**Work order**. Copy the data that follows, character for character, minus the pictures.

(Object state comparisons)
■ ■ ■

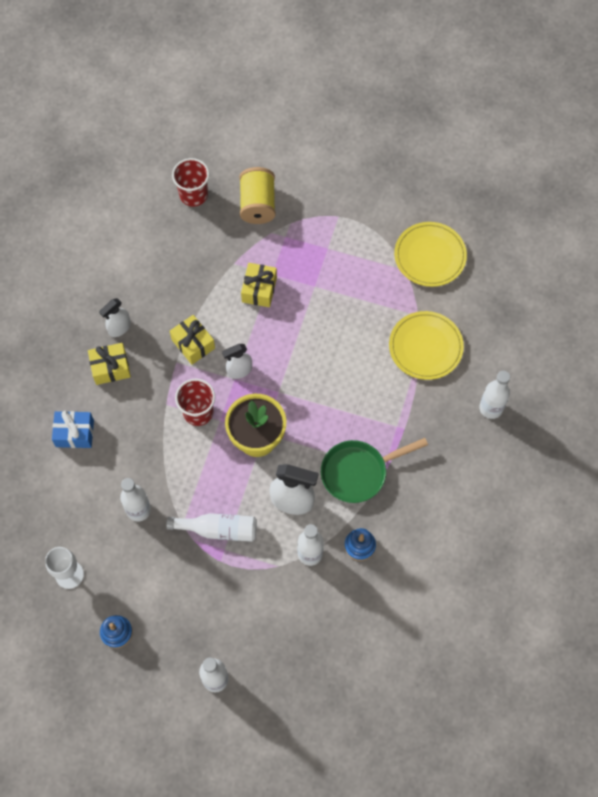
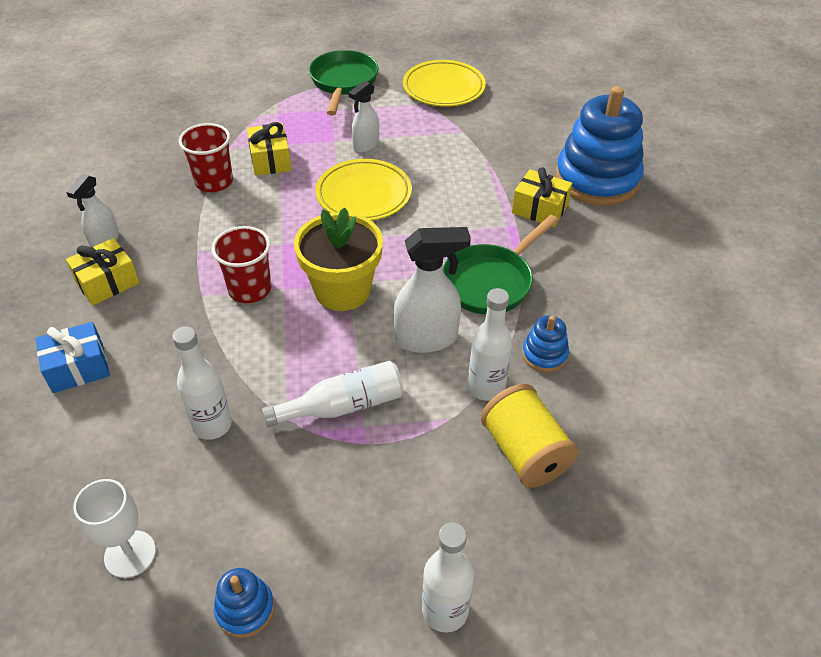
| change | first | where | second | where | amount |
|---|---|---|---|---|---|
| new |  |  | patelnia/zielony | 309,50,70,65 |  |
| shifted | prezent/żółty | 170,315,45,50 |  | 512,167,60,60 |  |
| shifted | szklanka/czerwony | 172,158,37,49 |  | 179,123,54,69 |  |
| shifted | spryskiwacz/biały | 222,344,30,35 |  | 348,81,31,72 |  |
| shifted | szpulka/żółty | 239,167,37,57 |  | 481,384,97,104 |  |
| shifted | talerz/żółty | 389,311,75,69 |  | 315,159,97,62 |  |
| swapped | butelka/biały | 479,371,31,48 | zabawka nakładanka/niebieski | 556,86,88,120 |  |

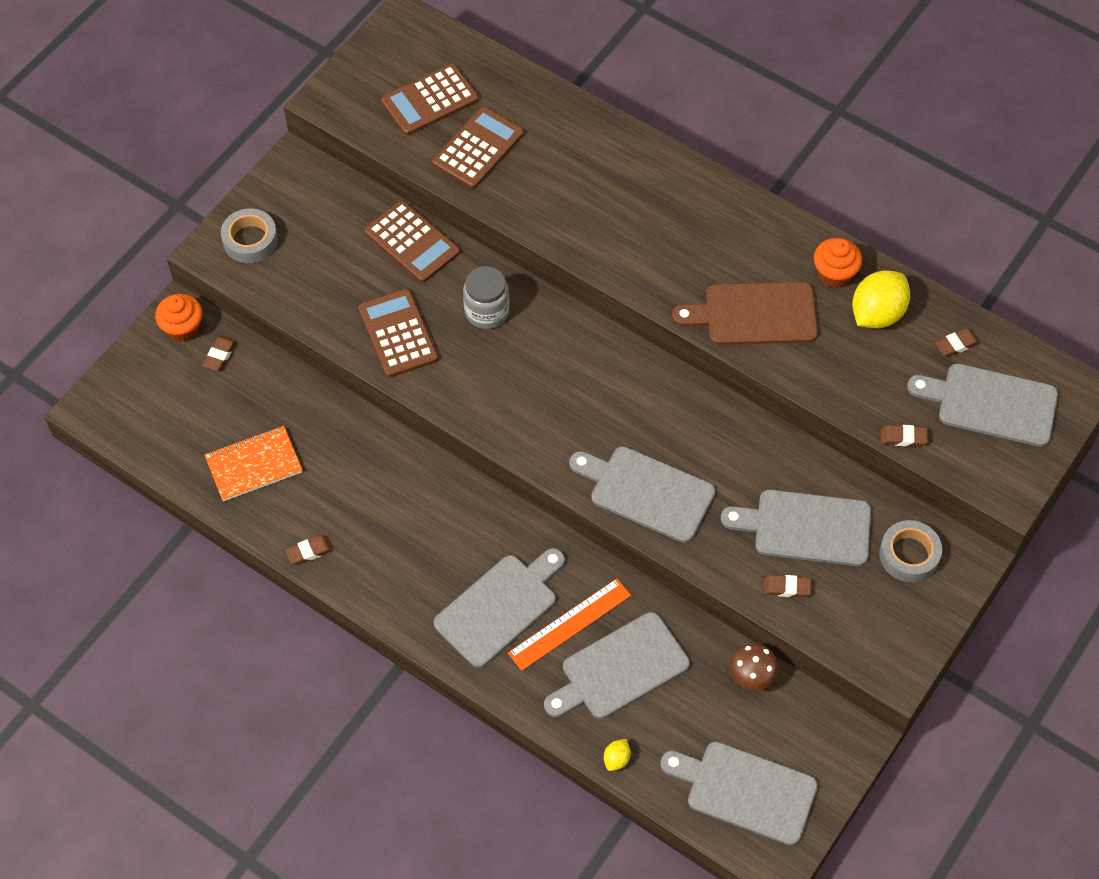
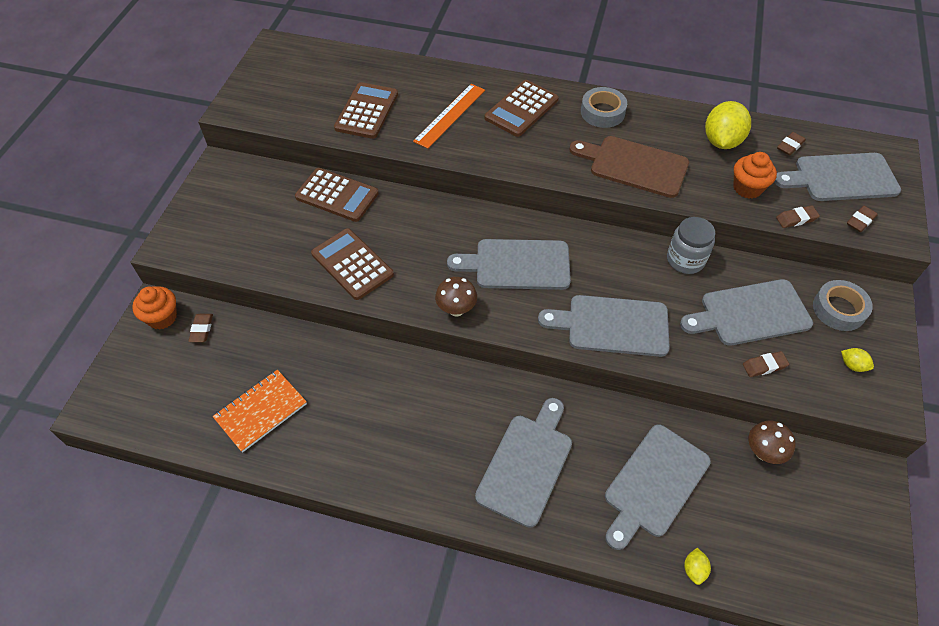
| change | first | where | second | where | amount |
|---|---|---|---|---|---|
| new |  |  | grzyb/brązowy | 435,277,42,39 |  |
| new |  |  | cytryna/żółty | 841,348,33,24 |  |
| shifted | taśma klejąca/szary | 221,208,57,55 |  | 581,87,46,41 |  |
| shifted | gumka do mazania/brązowy | 285,535,49,30 |  | 847,206,31,26 |  |
| shifted | kalkulator/brązowy | 381,64,98,71 |  | 485,80,74,57 |  |
| shifted | słoik/szary | 463,266,46,63 |  | 667,217,48,57 |  |
| shifted | linijka/pomarańczowy | 508,579,123,92 |  | 413,84,72,65 |  |
| shifted | deska do krojenia/szary | 660,741,158,104 |  | 447,239,124,51 |  |
| shifted | muffinka/pomarańczowy | 814,238,48,50 |  | 733,152,44,47 |  |
| rotated | deska do krojenia/brązowy | 672,282,146,63 |  | 569,136,120,62 | 45 degrees clockwise |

■ ■ ■

**Task output**.
| change | first | where | second | where | amount |
|---|---|---|---|---|---|
| new |  |  | patelnia/zielony | 309,50,70,65 |  |
| shifted | prezent/żółty | 170,315,45,50 |  | 512,167,60,60 |  |
| shifted | szklanka/czerwony | 172,158,37,49 |  | 179,123,54,69 |  |
| shifted | spryskiwacz/biały | 222,344,30,35 |  | 348,81,31,72 |  |
| shifted | szpulka/żółty | 239,167,37,57 |  | 481,384,97,104 |  |
| shifted | talerz/żółty | 389,311,75,69 |  | 315,159,97,62 |  |
| swapped | butelka/biały | 479,371,31,48 | zabawka nakładanka/niebieski | 556,86,88,120 |  |

| change | first | where | second | where | amount |
|---|---|---|---|---|---|
| new |  |  | grzyb/brązowy | 435,277,42,39 |  |
| new |  |  | cytryna/żółty | 841,348,33,24 |  |
| shifted | taśma klejąca/szary | 221,208,57,55 |  | 581,87,46,41 |  |
| shifted | gumka do mazania/brązowy | 285,535,49,30 |  | 847,206,31,26 |  |
| shifted | kalkulator/brązowy | 381,64,98,71 |  | 485,80,74,57 |  |
| shifted | słoik/szary | 463,266,46,63 |  | 667,217,48,57 |  |
| shifted | linijka/pomarańczowy | 508,579,123,92 |  | 413,84,72,65 |  |
| shifted | deska do krojenia/szary | 660,741,158,104 |  | 447,239,124,51 |  |
| shifted | muffinka/pomarańczowy | 814,238,48,50 |  | 733,152,44,47 |  |
| rotated | deska do krojenia/brązowy | 672,282,146,63 |  | 569,136,120,62 | 45 degrees clockwise |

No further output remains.